» Written instruction
Locate every line in the material below that contains the word "radiator" and copy each of those lines.

» Exercise input
^^^^^^^^^^^^^^^^
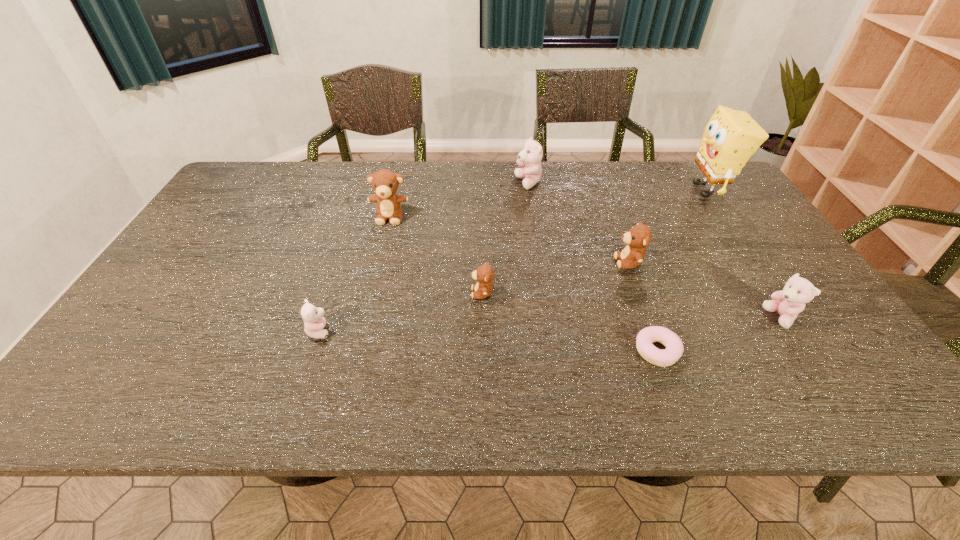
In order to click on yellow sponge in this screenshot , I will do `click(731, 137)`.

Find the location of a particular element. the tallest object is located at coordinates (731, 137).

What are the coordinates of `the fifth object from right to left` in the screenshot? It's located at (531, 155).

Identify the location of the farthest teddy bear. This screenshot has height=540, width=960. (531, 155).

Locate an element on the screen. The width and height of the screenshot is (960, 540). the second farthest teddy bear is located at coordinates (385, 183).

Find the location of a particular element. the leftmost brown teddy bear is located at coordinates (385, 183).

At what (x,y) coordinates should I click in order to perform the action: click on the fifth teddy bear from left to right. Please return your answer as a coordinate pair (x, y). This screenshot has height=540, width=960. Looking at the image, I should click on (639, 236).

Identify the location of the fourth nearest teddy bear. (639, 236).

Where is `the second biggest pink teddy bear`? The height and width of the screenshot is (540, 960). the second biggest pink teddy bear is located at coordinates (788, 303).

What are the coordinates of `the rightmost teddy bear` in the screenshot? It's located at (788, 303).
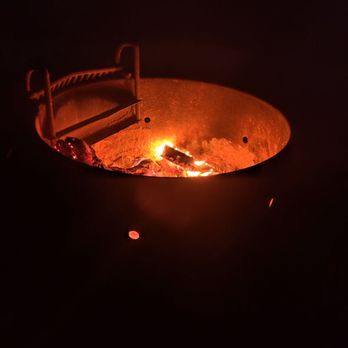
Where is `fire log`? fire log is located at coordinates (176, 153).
^^^^^^^^^^^^^^^^
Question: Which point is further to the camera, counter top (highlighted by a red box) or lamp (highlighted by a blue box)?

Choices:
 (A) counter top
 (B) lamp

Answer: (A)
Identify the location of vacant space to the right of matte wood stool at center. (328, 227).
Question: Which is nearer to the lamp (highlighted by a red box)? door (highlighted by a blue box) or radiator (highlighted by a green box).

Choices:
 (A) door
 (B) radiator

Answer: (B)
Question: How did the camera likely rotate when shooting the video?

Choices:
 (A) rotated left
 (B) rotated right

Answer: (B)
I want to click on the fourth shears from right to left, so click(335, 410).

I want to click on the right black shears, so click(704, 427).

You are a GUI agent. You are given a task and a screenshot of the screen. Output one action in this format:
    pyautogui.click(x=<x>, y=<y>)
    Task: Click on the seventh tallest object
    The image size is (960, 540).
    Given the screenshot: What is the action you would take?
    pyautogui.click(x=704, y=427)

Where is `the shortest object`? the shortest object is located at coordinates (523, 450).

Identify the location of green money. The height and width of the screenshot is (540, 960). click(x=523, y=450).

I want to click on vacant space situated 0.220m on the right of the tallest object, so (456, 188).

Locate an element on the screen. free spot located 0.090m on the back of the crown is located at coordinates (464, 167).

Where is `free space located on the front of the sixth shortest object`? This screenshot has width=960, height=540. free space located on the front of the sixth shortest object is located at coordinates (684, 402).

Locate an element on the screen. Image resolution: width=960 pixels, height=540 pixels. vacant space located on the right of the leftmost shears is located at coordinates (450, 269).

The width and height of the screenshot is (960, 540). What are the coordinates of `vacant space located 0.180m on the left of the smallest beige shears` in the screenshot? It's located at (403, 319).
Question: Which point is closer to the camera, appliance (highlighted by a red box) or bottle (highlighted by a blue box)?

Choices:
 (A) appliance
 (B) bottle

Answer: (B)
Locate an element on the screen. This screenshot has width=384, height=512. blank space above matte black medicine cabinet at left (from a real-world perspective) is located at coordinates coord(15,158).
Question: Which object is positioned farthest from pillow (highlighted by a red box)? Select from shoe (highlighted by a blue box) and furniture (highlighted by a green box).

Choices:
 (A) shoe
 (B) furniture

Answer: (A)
^^^^^^^^^^^^^^^^
» Task response
Question: Which is nearer to the lamp (highlighted by a red box)? door (highlighted by a blue box) or radiator (highlighted by a green box).
 (B) radiator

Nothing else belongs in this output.